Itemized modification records
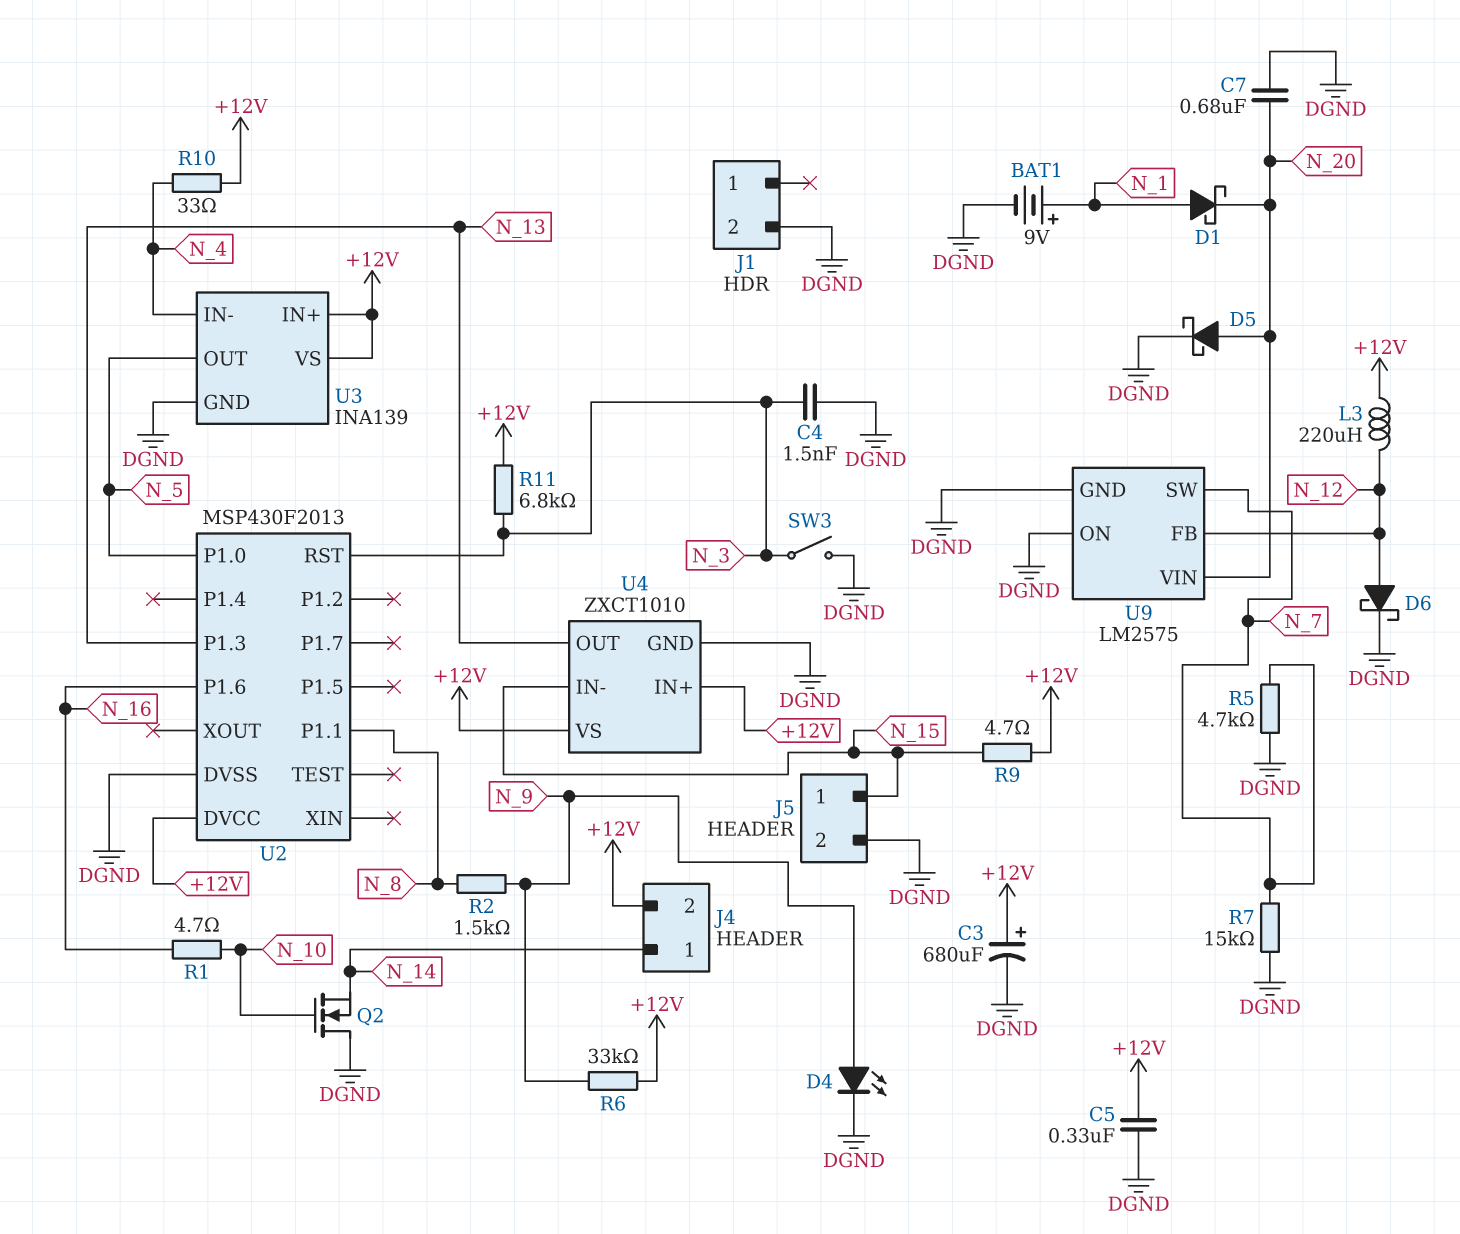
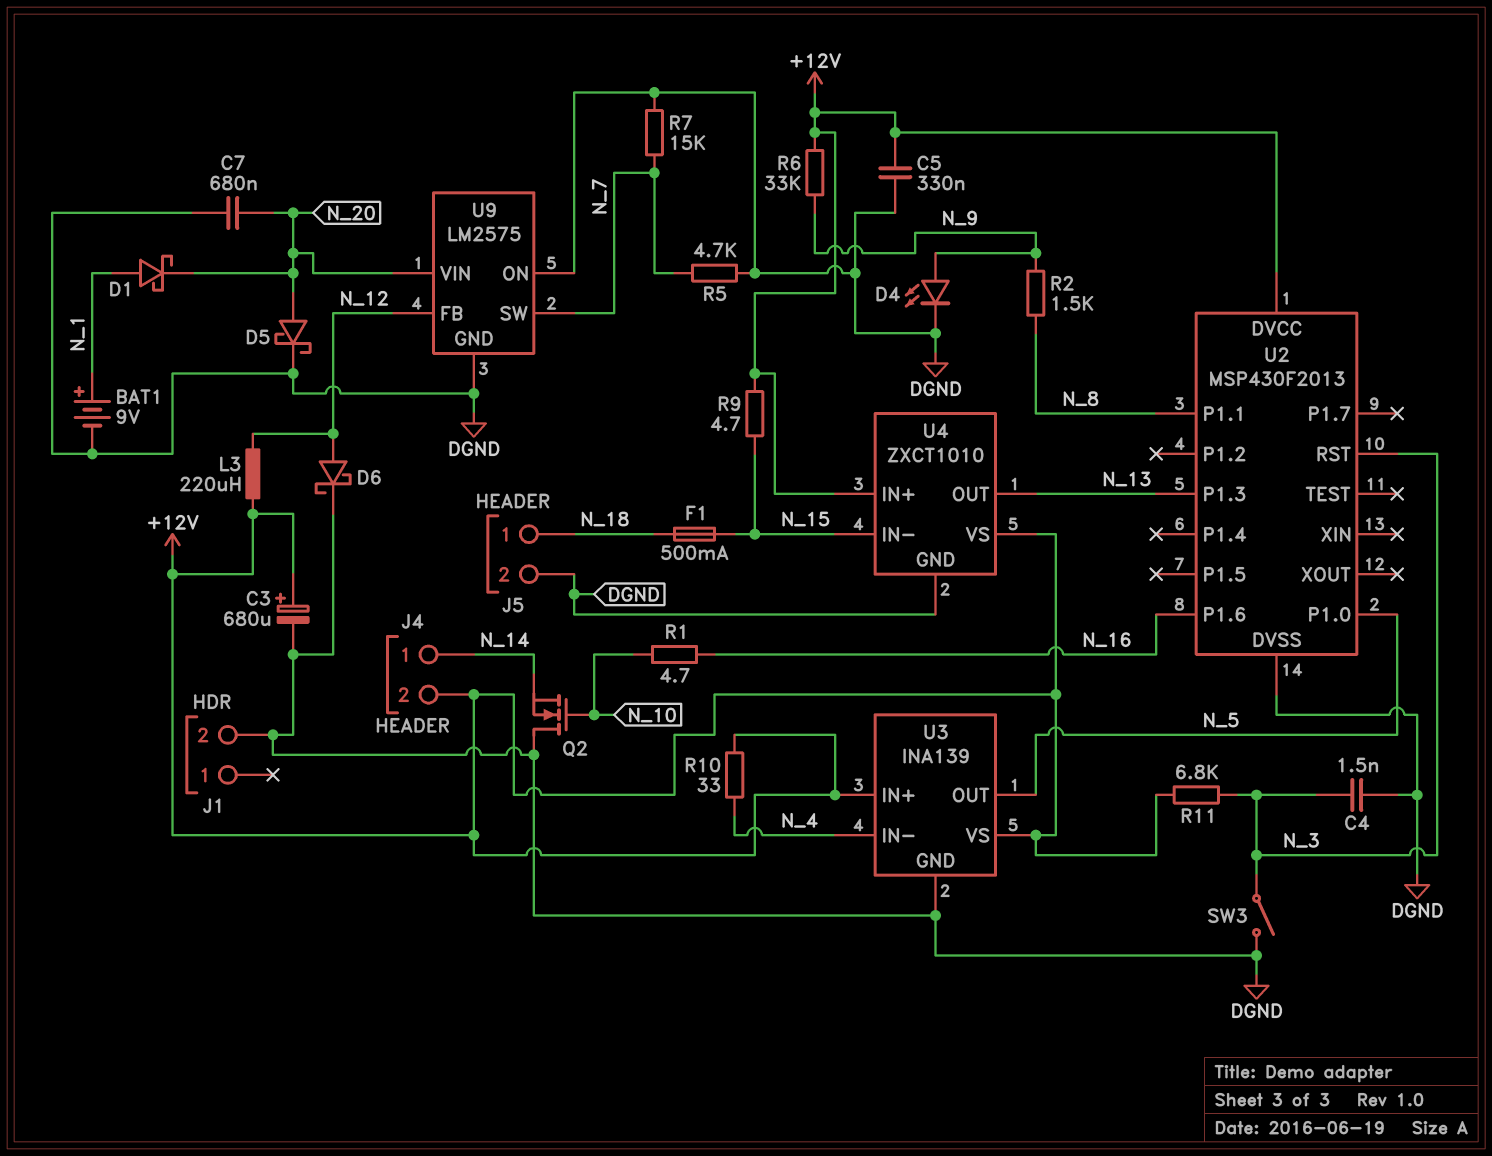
F1: none -> 500mA (N_15, N_18)
J5 pin 1: N_15 -> N_18

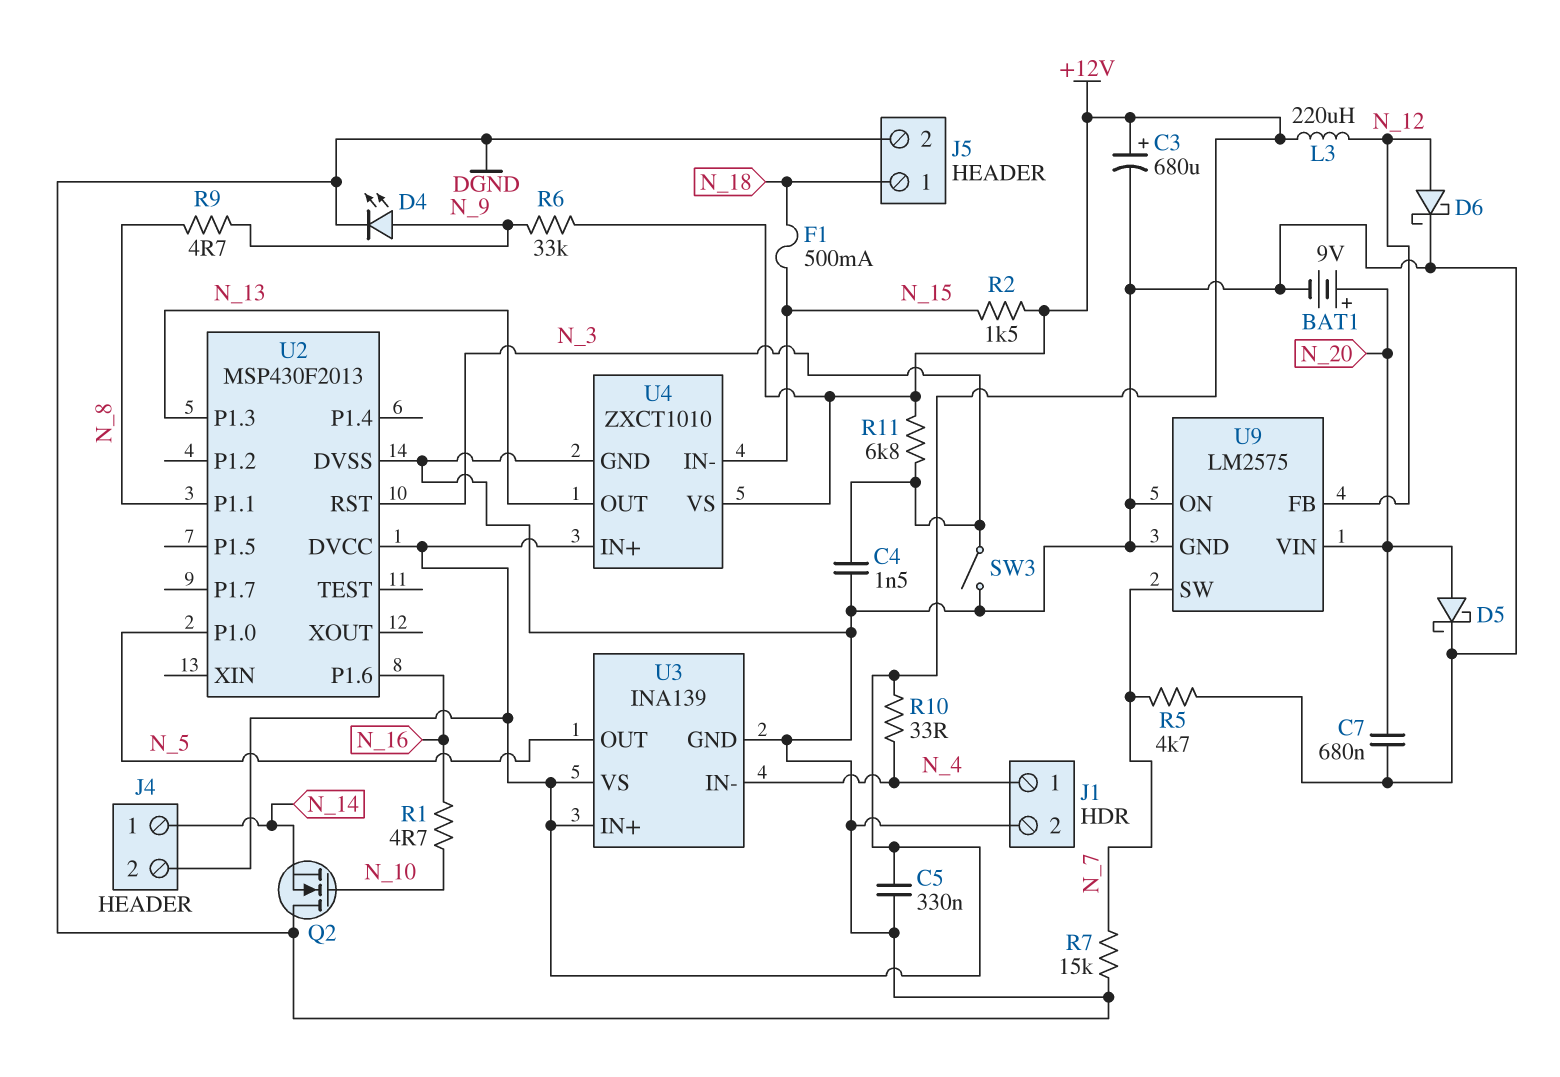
BAT1: 9V (plus N_1, minus DGND) -> 9V (plus N_20, minus DGND)
D1: schottky (A N_1, K N_20) -> none
J1 pin 1: none -> N_4
R2: 1.5k (N_8, N_9) -> 1.5k (+12V, N_15)
R9: 4.7 (+12V, N_15) -> 4.7 (N_8, N_9)

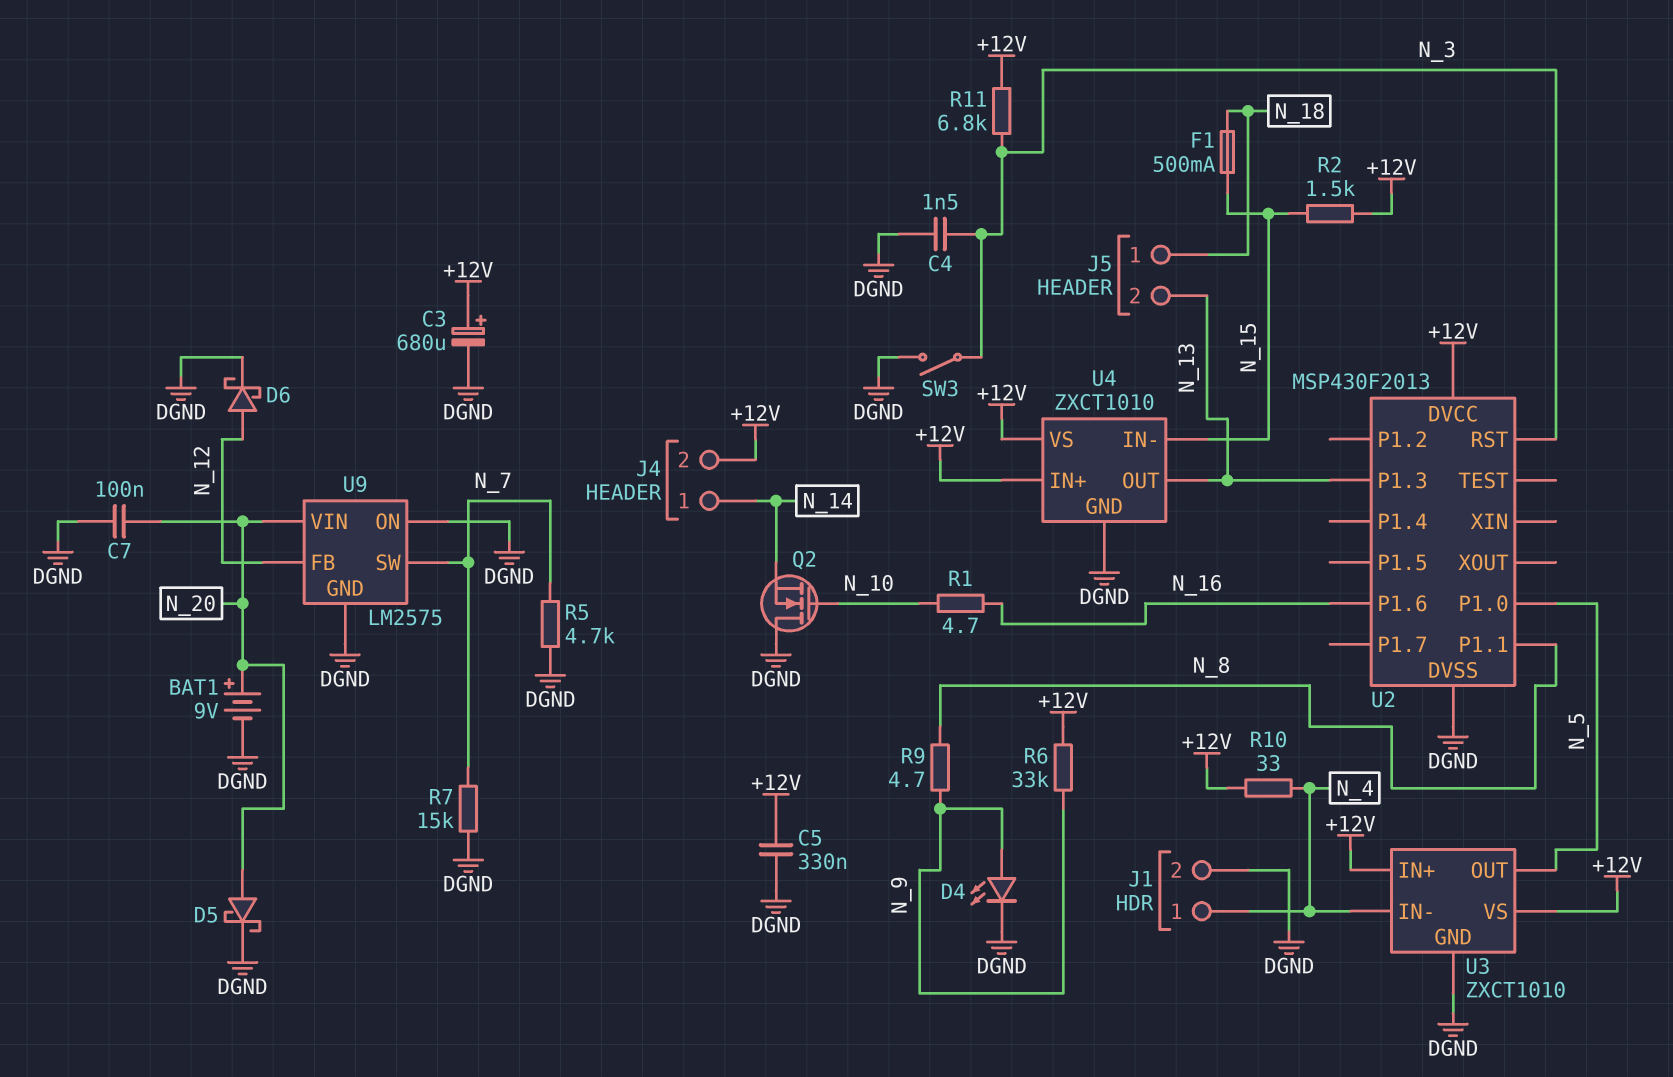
C7: 680nF (DGND, N_20) -> 100nF (DGND, N_20)
J5 pin 2: DGND -> N_13
L3: 220uH (+12V, N_12) -> none
U3: INA139 -> ZXCT1010

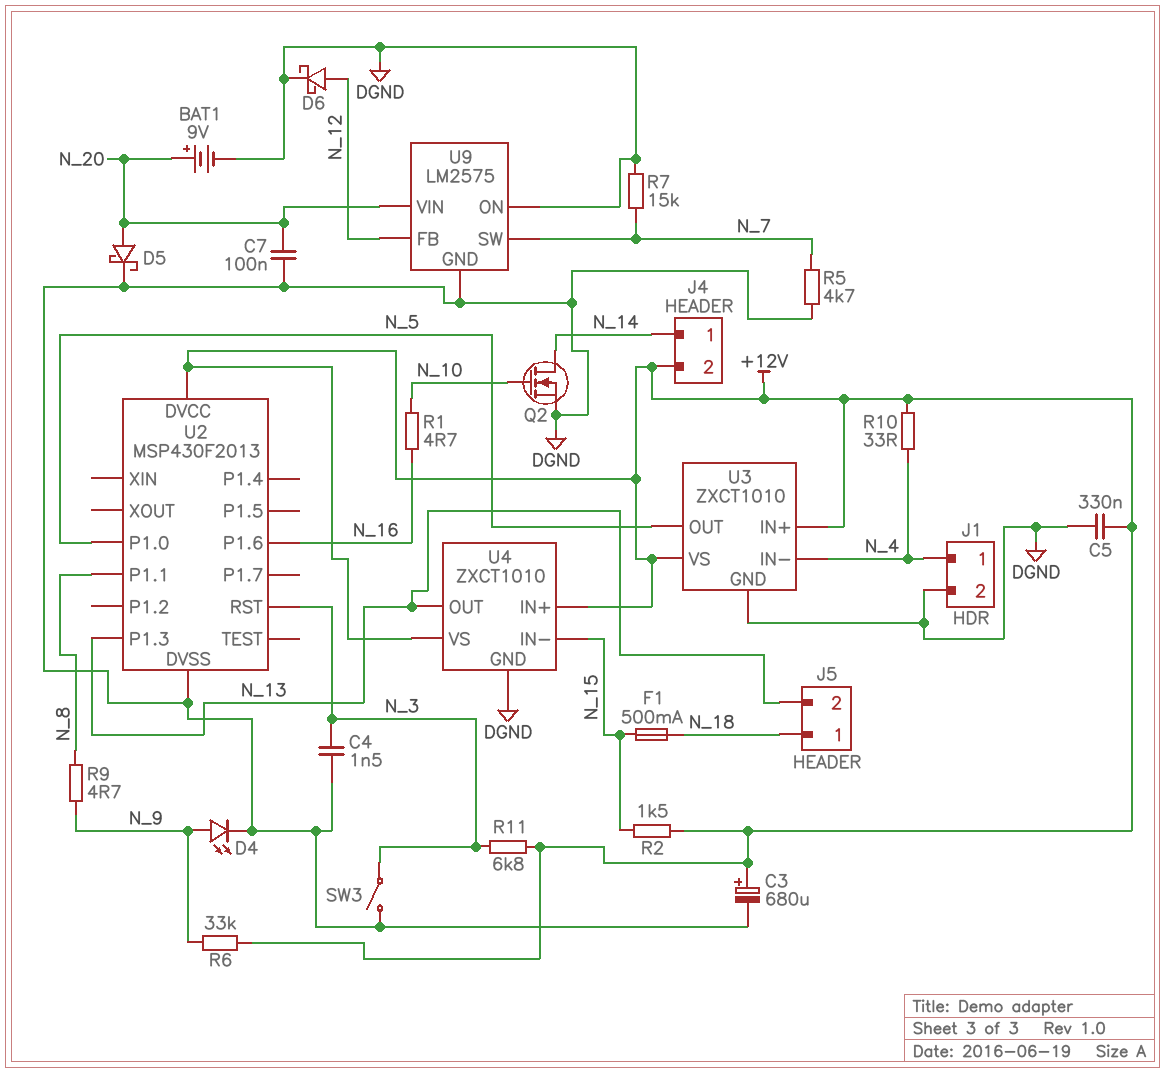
Q2: NMOS (G N_10, D DGND, S N_14) -> NMOS (G N_10, D N_14, S DGND)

__DESCRIPTION OF THE TASK__:
With the pictures left out, give again exactly the lines from the one with "D1: schottky (A N_1, K N_20) -> none" through the end of the data, both included.

__SOLUTION FOR THIS PROBLEM__:
D1: schottky (A N_1, K N_20) -> none
J1 pin 1: none -> N_4
R2: 1.5k (N_8, N_9) -> 1.5k (+12V, N_15)
R9: 4.7 (+12V, N_15) -> 4.7 (N_8, N_9)

C7: 680nF (DGND, N_20) -> 100nF (DGND, N_20)
J5 pin 2: DGND -> N_13
L3: 220uH (+12V, N_12) -> none
U3: INA139 -> ZXCT1010

Q2: NMOS (G N_10, D DGND, S N_14) -> NMOS (G N_10, D N_14, S DGND)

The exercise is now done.